■ **What is being asked**
Which lines run from the line with "(481, 210) = (420, 374): yellow" through the line with "(572, 317) = (279, 321): green" in the entries below? Print them exactly, both ends included, and nothing more.

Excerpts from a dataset

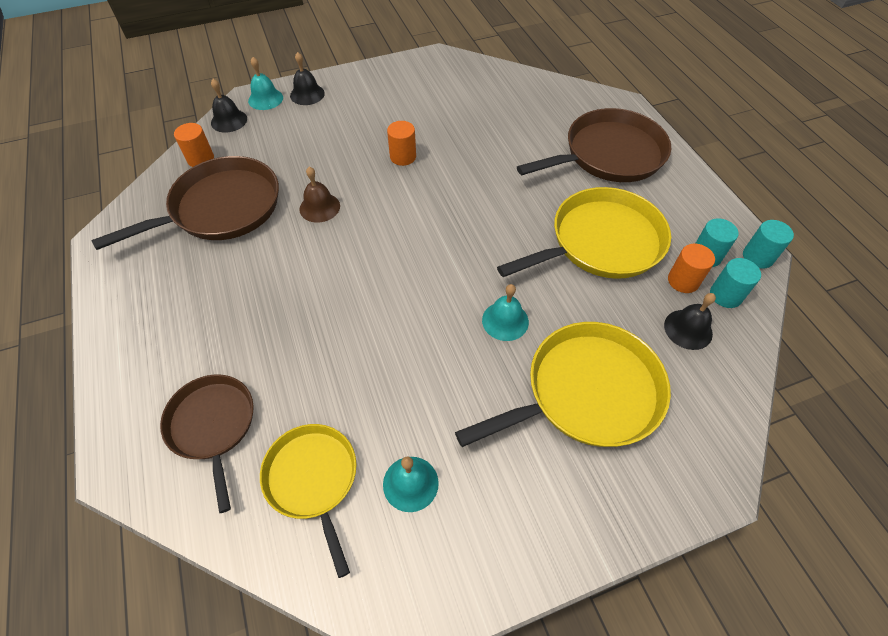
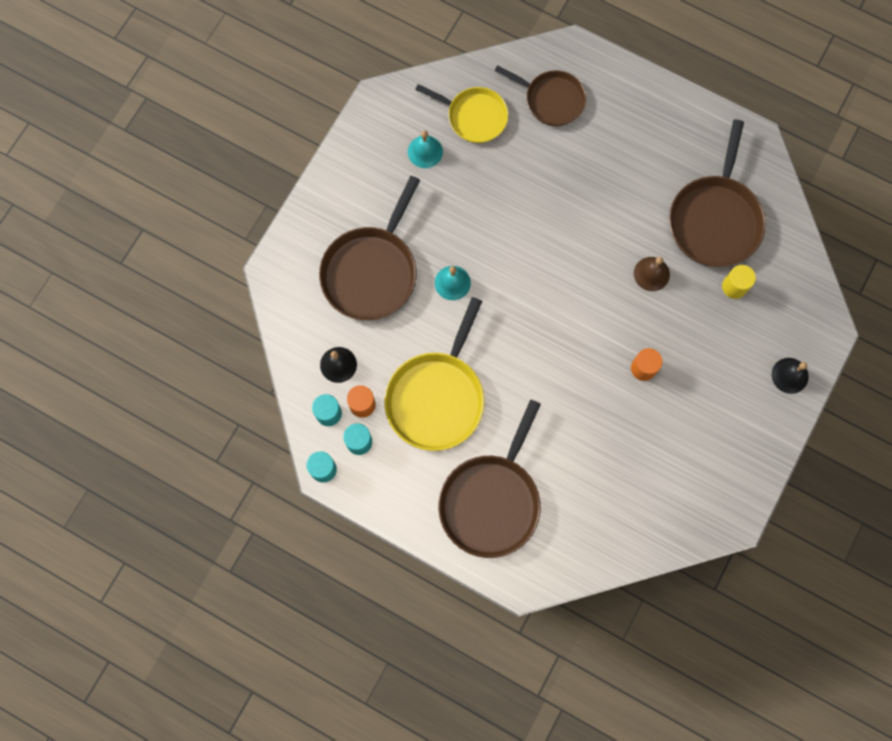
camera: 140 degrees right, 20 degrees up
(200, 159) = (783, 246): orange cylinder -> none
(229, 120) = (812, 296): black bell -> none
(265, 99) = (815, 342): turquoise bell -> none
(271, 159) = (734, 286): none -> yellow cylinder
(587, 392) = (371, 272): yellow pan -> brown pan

---

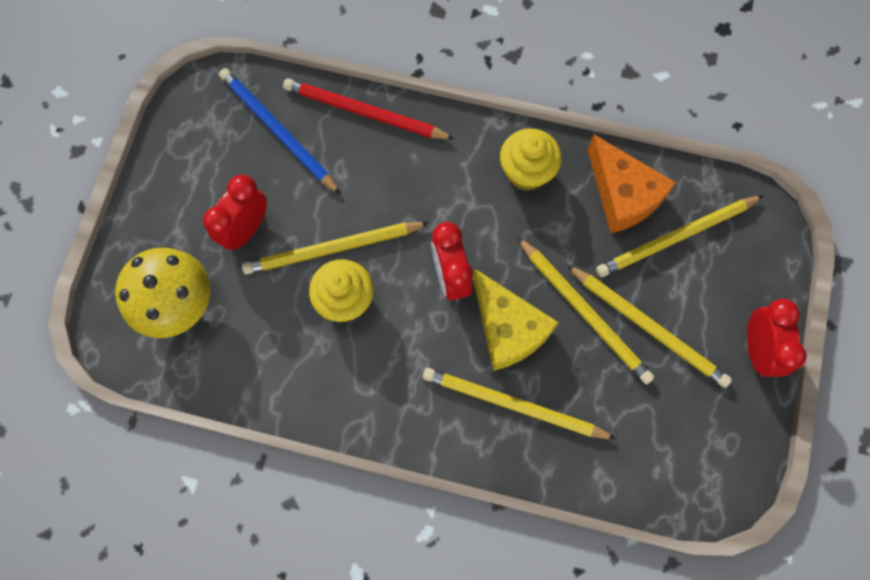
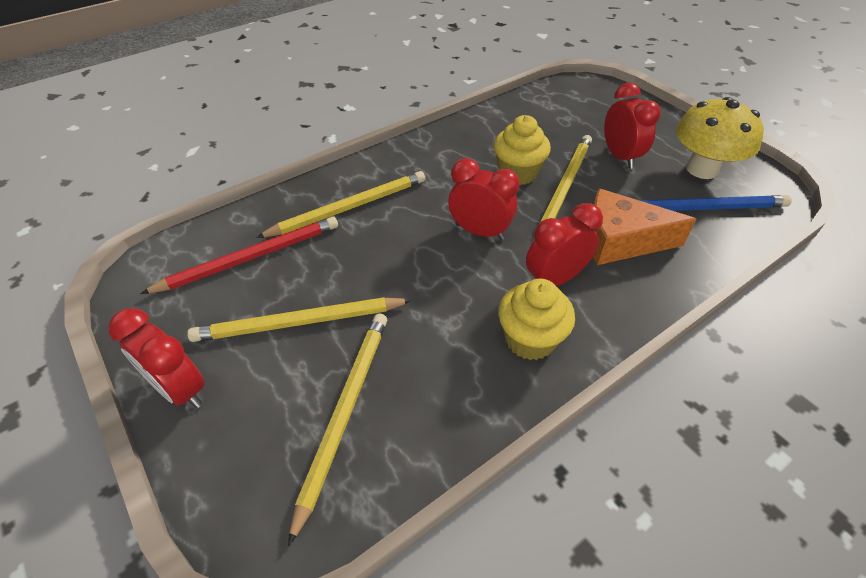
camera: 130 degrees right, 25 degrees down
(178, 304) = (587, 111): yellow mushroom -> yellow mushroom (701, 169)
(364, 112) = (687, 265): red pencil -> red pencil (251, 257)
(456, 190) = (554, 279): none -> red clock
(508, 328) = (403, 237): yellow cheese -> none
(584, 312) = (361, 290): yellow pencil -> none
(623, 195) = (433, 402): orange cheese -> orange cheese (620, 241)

--

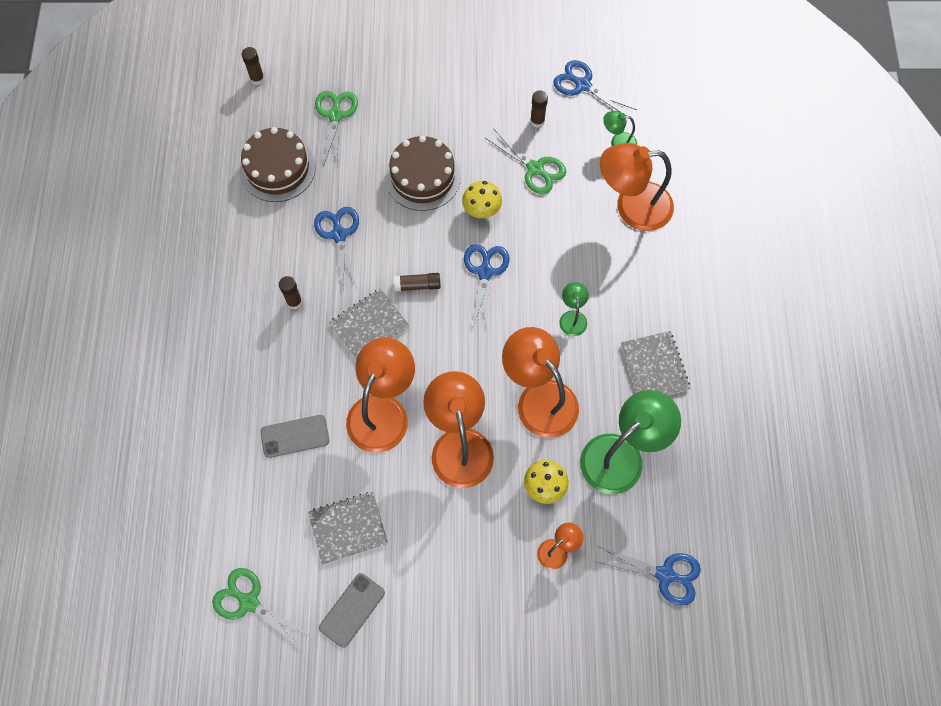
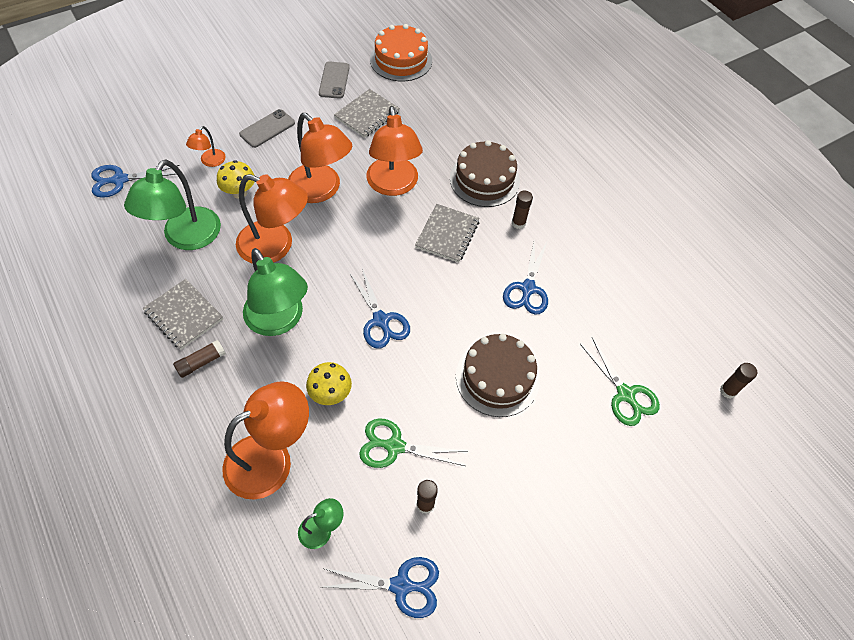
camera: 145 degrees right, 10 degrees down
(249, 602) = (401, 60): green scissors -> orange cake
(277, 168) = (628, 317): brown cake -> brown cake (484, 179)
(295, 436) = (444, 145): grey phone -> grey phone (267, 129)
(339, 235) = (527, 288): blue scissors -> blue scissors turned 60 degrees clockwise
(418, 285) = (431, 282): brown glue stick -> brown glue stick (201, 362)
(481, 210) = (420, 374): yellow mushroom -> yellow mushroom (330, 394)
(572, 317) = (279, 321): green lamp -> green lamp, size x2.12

■ **Written solution**
(481, 210) = (420, 374): yellow mushroom -> yellow mushroom (330, 394)
(572, 317) = (279, 321): green lamp -> green lamp, size x2.12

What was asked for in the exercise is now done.